WORK INSTRUCTION :: Below are records to transcribe in full and unchanged; omit every picture.

*****

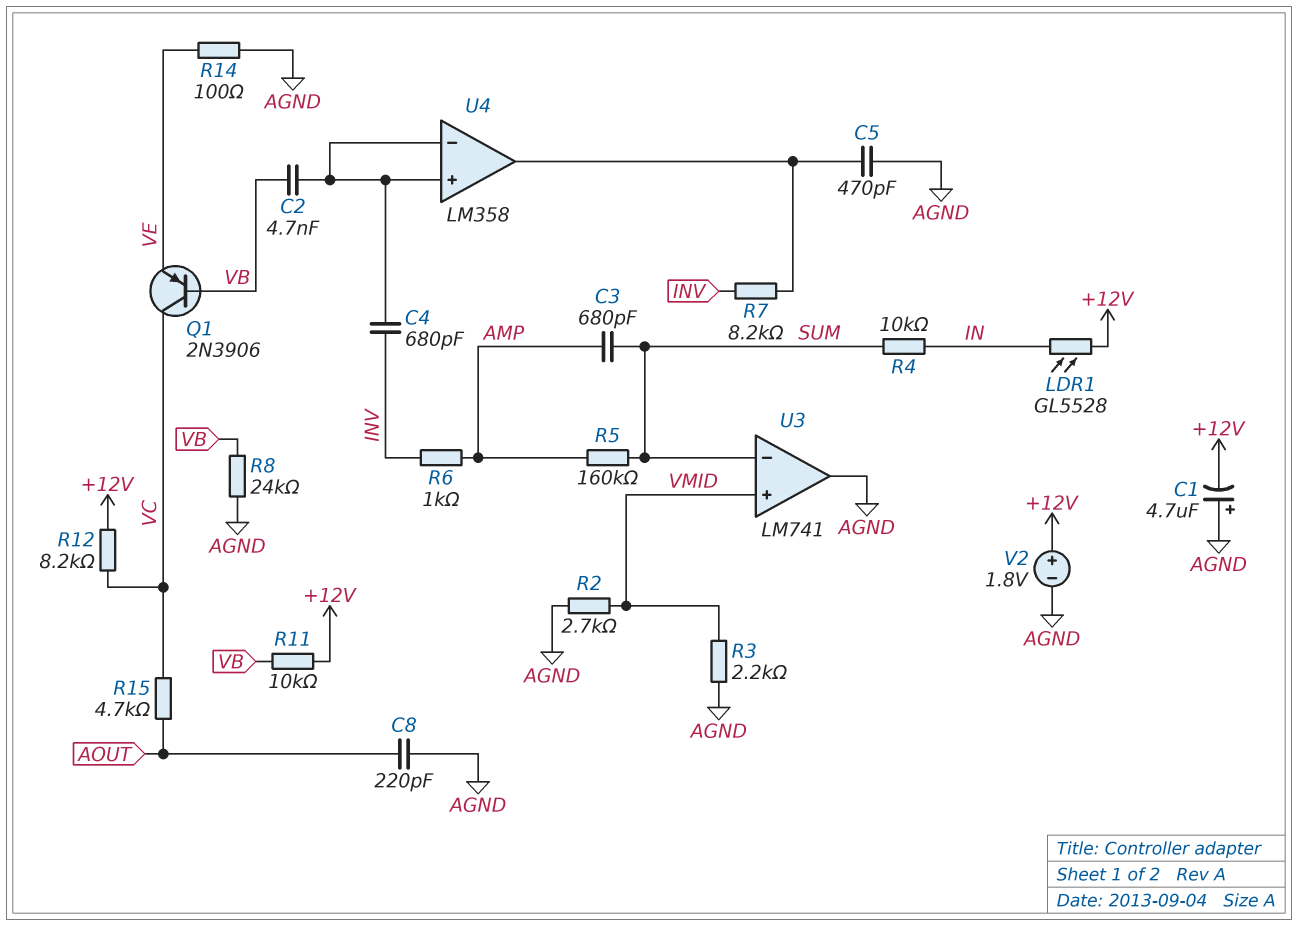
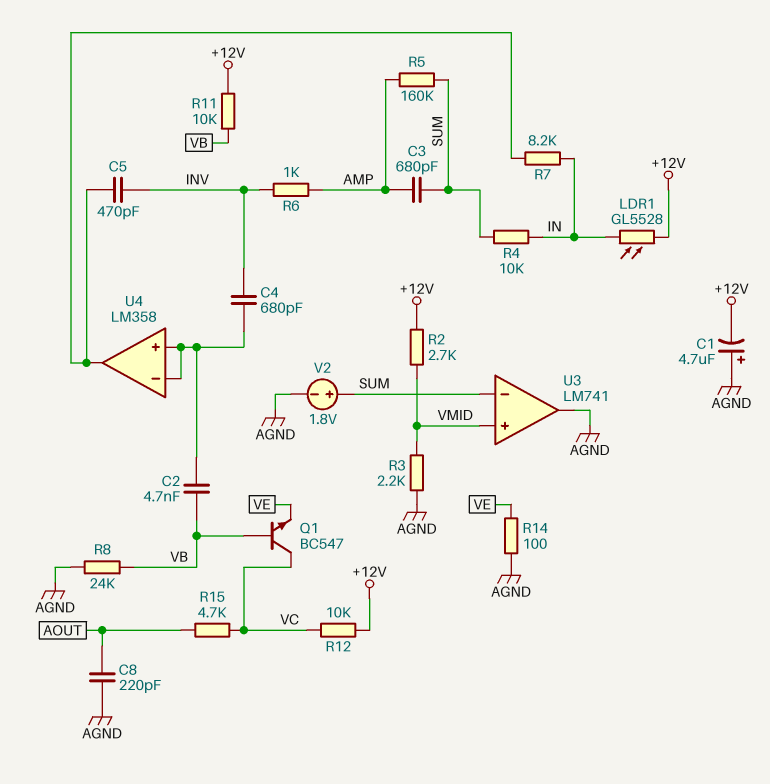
C5: 470pF (AGND, U4/out) -> 470pF (INV, U4/out)
Q1: PNP 2N3906 (B VB, C VC, E VE) -> NPN BC547 (B VB, C VC, E VE)
R2: 2.7k (AGND, VMID) -> 2.7k (+12V, VMID)
R7: 8.2k (INV, U4/out) -> 8.2k (IN, U4/out)
R12: 8.2k (+12V, VC) -> 10k (+12V, VC)
V2: 1.8V (plus +12V, minus AGND) -> 1.8V (plus SUM, minus AGND)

*****

EXPECTED ANSWER ::
C5: 470pF (AGND, U4/out) -> 470pF (INV, U4/out)
Q1: PNP 2N3906 (B VB, C VC, E VE) -> NPN BC547 (B VB, C VC, E VE)
R2: 2.7k (AGND, VMID) -> 2.7k (+12V, VMID)
R7: 8.2k (INV, U4/out) -> 8.2k (IN, U4/out)
R12: 8.2k (+12V, VC) -> 10k (+12V, VC)
V2: 1.8V (plus +12V, minus AGND) -> 1.8V (plus SUM, minus AGND)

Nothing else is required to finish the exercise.